Show, in full, each line of the data that contains "VBAT".

(Records from a data collection)
^^^^^^^^

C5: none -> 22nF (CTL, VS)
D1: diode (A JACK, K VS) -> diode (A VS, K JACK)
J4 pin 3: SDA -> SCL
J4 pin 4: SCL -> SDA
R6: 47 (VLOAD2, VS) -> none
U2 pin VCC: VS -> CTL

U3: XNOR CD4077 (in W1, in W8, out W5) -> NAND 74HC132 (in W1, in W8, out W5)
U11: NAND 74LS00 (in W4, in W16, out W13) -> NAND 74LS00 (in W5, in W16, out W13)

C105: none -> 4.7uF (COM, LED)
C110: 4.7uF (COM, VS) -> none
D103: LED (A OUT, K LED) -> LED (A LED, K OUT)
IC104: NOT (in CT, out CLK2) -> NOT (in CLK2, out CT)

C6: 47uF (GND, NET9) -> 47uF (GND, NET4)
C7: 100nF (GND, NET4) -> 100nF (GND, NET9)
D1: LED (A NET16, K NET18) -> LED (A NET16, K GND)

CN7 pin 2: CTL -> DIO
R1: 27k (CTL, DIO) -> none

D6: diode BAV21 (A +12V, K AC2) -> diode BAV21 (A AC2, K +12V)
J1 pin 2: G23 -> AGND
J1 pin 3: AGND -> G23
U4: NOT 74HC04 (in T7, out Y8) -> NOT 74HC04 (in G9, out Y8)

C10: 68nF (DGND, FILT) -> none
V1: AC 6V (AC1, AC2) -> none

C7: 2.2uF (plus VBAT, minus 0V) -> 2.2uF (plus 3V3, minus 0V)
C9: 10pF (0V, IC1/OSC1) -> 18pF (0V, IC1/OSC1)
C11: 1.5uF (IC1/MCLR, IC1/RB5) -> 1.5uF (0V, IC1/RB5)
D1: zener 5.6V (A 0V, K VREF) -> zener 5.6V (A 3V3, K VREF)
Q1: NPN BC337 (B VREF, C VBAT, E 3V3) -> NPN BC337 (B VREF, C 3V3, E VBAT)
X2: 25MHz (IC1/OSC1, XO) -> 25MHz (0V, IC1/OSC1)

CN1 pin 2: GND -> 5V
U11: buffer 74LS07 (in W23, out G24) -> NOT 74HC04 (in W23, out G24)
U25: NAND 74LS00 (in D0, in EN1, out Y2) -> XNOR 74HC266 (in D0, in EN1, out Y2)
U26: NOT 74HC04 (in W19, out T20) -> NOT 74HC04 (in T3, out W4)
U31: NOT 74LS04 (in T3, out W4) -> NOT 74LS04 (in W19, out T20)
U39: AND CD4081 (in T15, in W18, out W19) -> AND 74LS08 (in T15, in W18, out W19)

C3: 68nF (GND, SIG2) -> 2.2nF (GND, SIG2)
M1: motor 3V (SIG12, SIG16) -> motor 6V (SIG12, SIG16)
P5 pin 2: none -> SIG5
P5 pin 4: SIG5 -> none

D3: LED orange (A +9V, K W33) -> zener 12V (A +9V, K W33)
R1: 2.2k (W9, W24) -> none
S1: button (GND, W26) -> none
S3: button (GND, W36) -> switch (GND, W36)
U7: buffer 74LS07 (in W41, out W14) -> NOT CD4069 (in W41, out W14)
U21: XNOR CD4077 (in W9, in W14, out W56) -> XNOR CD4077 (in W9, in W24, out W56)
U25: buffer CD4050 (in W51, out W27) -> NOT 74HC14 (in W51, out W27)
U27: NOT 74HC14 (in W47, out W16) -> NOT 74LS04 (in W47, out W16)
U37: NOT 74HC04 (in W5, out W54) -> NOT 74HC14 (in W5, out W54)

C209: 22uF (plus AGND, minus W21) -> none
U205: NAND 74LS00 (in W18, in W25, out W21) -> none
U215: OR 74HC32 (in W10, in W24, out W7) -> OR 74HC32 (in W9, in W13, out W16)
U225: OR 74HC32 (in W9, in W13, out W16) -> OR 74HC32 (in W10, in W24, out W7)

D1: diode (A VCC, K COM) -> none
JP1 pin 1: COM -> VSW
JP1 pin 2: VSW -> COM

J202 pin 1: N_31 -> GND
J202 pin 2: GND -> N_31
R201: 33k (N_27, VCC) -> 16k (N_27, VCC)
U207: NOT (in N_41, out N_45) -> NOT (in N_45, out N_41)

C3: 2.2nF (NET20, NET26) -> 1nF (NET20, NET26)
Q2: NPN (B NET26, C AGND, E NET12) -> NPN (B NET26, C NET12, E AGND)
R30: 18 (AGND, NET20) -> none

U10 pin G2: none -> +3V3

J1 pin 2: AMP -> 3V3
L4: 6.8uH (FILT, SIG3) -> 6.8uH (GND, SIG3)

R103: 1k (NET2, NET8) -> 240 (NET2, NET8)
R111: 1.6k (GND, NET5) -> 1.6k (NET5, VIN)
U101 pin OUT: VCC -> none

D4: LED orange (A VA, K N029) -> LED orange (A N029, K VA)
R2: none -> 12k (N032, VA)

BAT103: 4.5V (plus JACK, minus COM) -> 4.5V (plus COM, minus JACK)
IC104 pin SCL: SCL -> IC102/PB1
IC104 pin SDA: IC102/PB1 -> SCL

^^^^^^^^

> **WRITTEN ANSWER**
C7: 2.2uF (plus VBAT, minus 0V) -> 2.2uF (plus 3V3, minus 0V)
Q1: NPN BC337 (B VREF, C VBAT, E 3V3) -> NPN BC337 (B VREF, C 3V3, E VBAT)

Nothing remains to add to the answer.